╭─ RECORDS PROVIDED
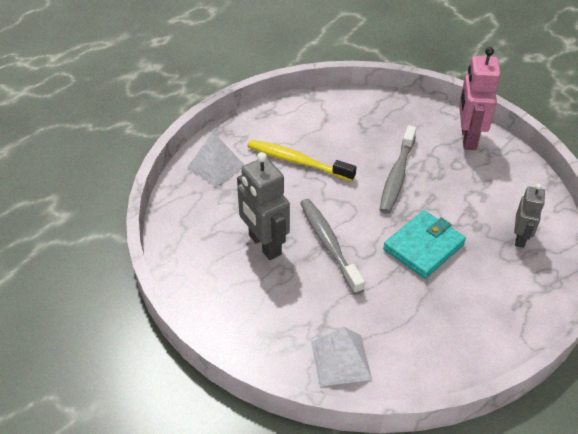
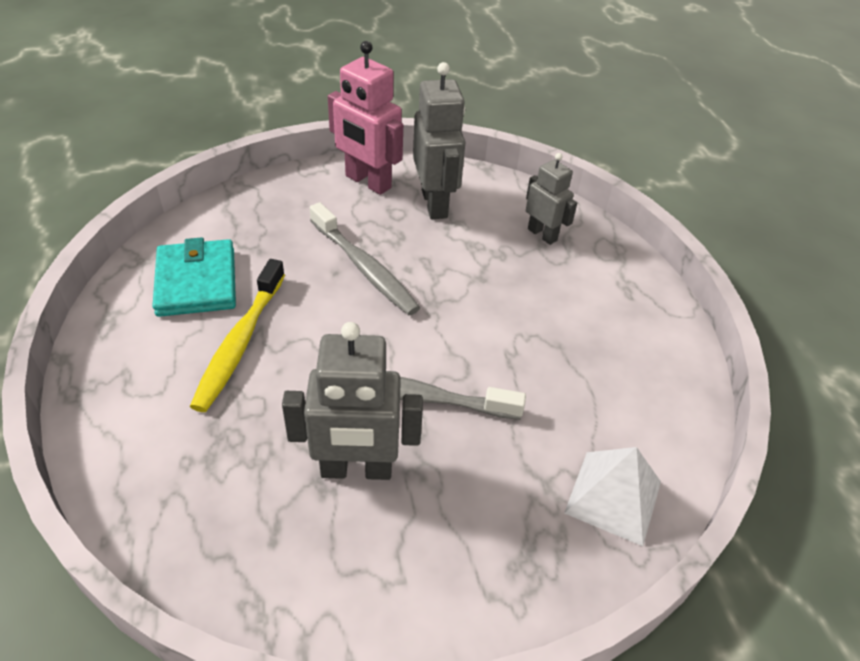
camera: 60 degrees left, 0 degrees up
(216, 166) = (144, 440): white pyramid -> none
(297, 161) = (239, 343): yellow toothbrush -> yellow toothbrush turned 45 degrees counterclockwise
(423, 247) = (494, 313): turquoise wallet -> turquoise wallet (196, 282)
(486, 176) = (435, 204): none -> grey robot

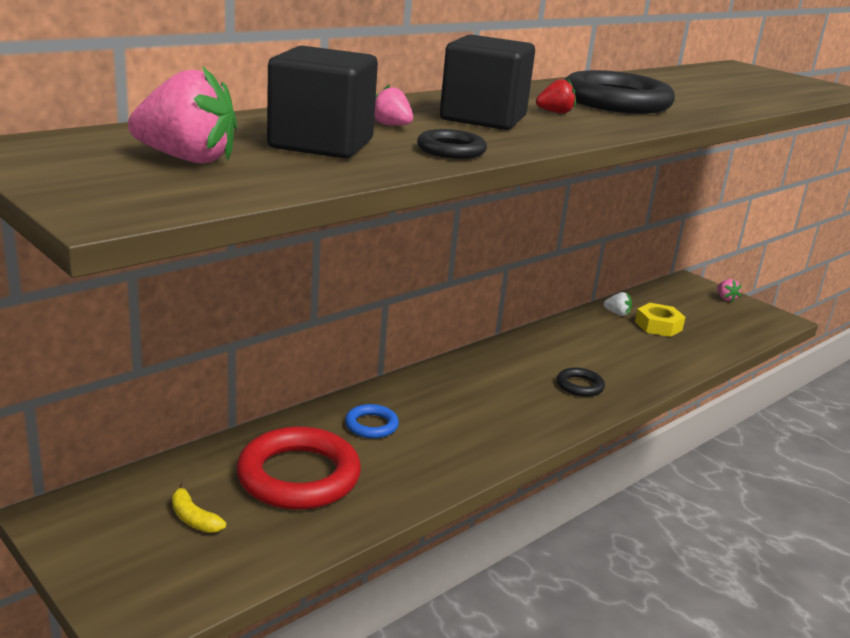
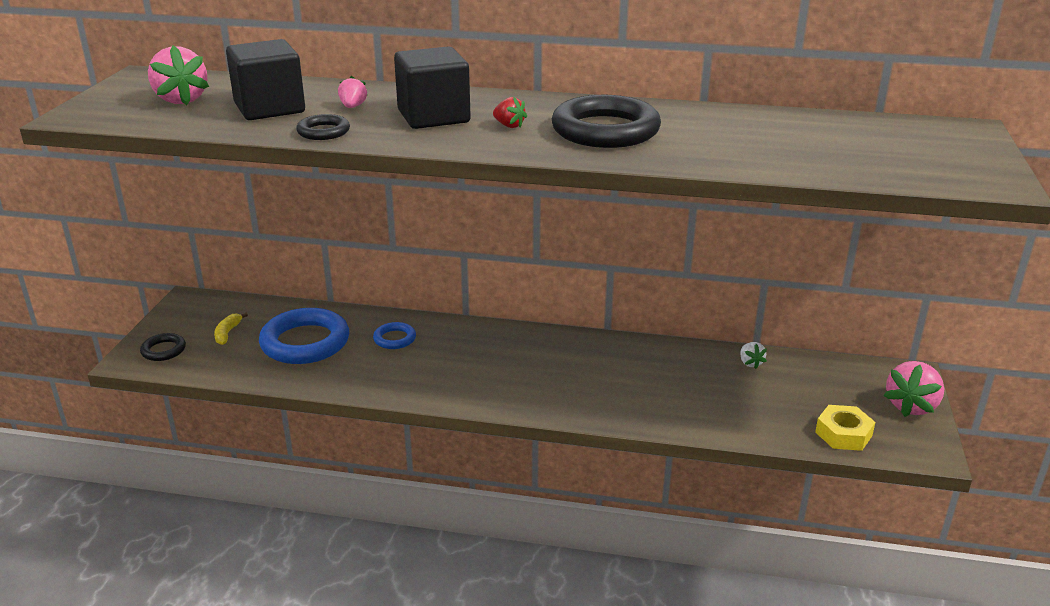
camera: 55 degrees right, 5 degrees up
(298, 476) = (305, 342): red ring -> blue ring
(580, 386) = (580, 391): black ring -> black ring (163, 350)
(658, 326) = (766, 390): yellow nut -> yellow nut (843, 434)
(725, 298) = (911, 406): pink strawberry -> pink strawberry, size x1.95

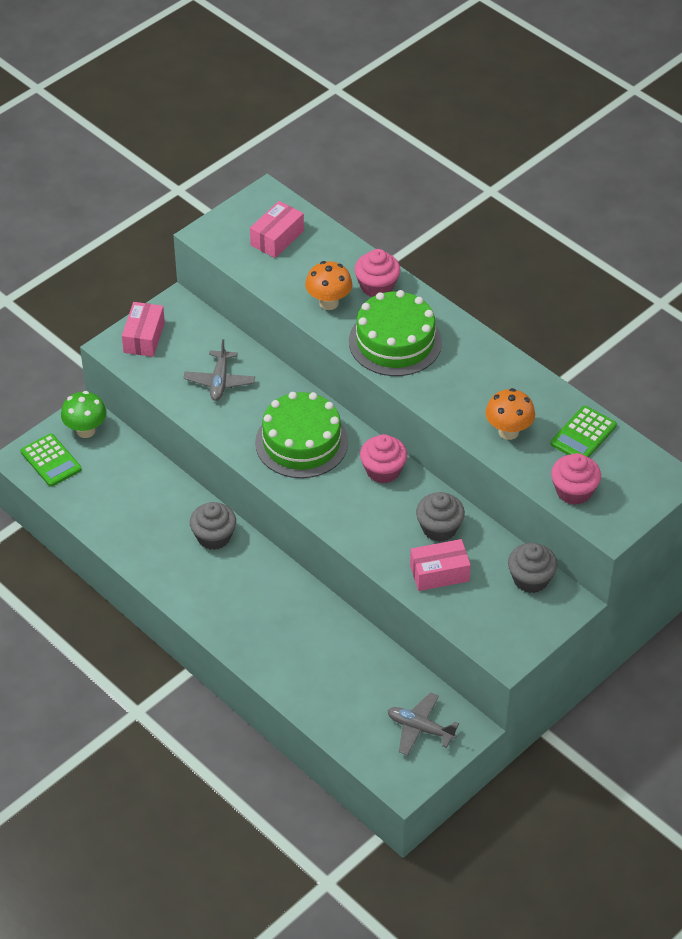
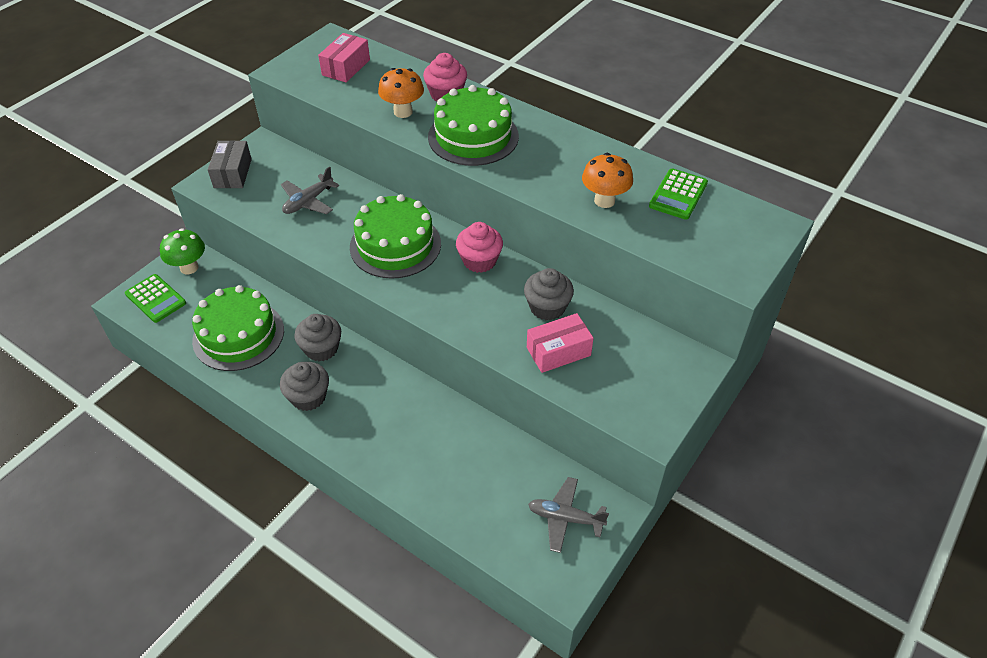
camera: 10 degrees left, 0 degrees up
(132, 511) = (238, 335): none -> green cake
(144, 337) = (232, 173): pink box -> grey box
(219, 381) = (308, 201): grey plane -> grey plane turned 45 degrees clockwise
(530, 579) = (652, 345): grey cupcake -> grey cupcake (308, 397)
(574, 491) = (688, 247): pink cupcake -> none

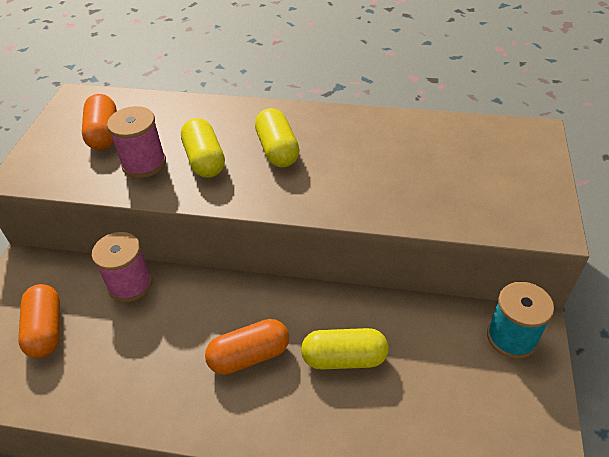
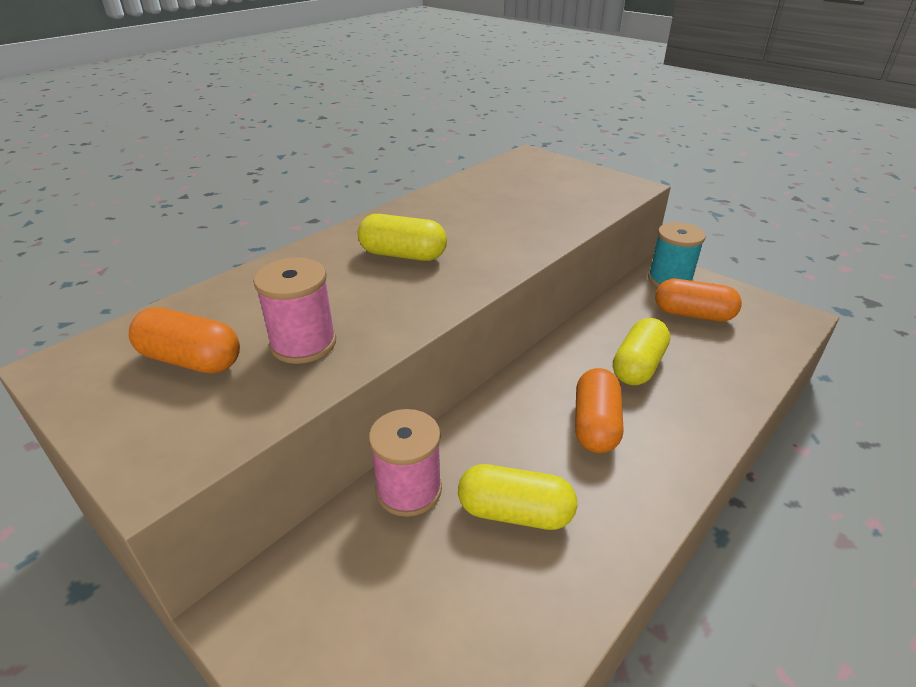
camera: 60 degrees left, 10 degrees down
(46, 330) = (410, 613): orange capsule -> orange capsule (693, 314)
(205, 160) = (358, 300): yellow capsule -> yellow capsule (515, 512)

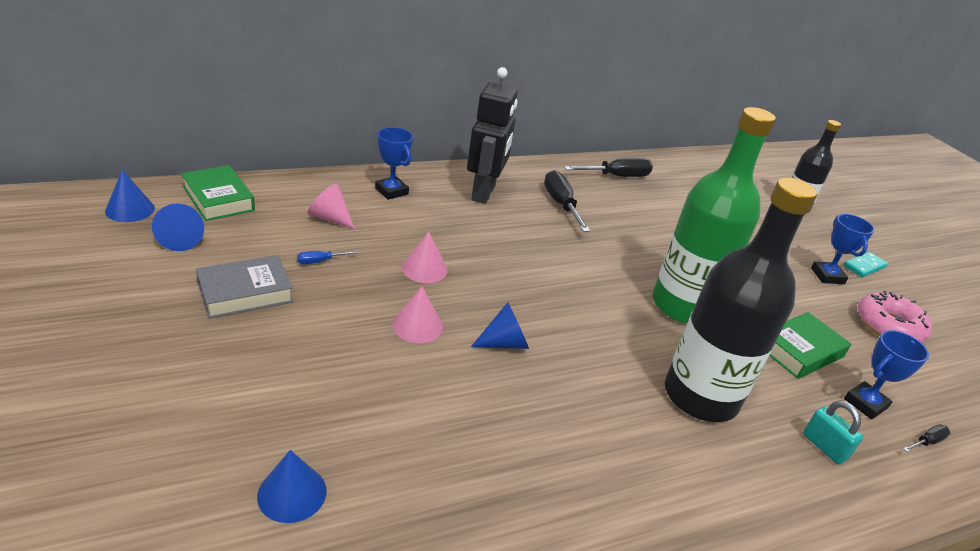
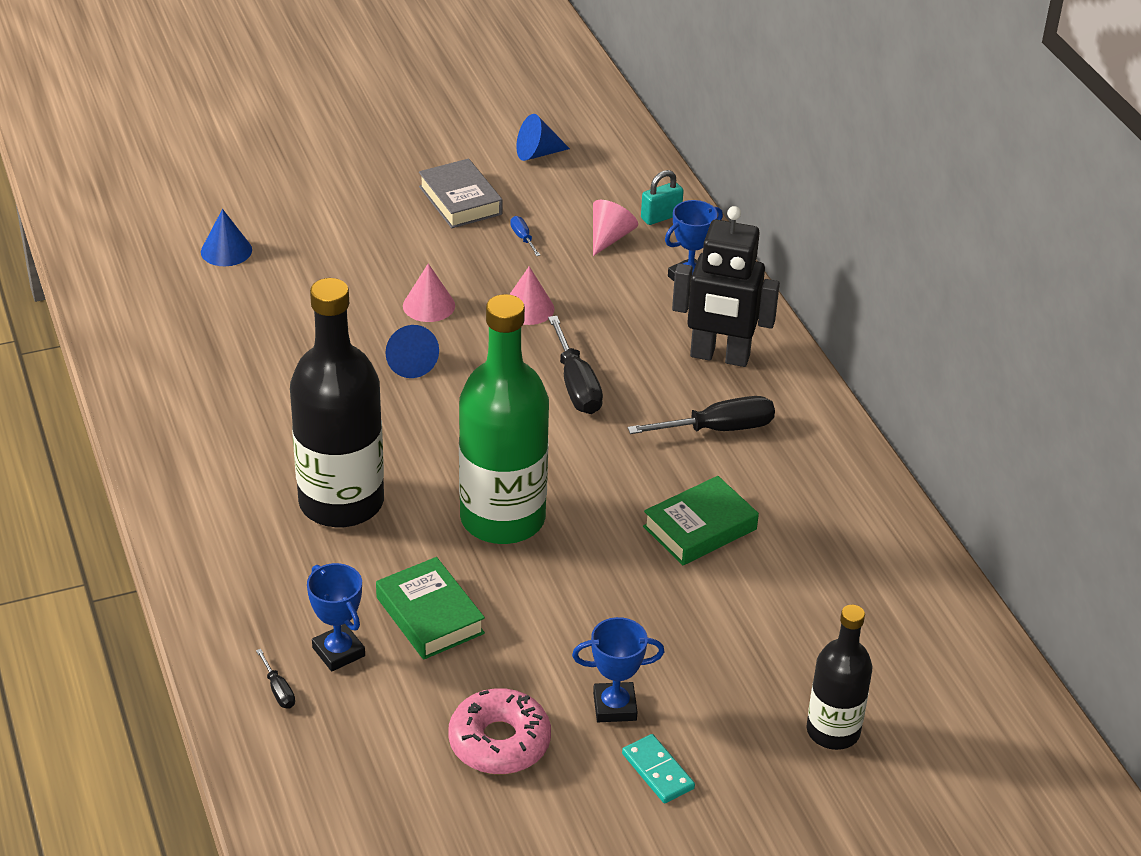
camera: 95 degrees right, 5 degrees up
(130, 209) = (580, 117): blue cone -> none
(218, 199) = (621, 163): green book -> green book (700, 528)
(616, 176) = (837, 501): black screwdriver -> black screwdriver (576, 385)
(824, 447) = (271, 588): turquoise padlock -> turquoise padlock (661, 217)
╰─
_WORK REQUEST_
Retrieve every line above holding the word "black".

_RESPONSE TO THE TASK_
(580, 386) = (580, 391): black ring -> black ring (163, 350)
(616, 176) = (837, 501): black screwdriver -> black screwdriver (576, 385)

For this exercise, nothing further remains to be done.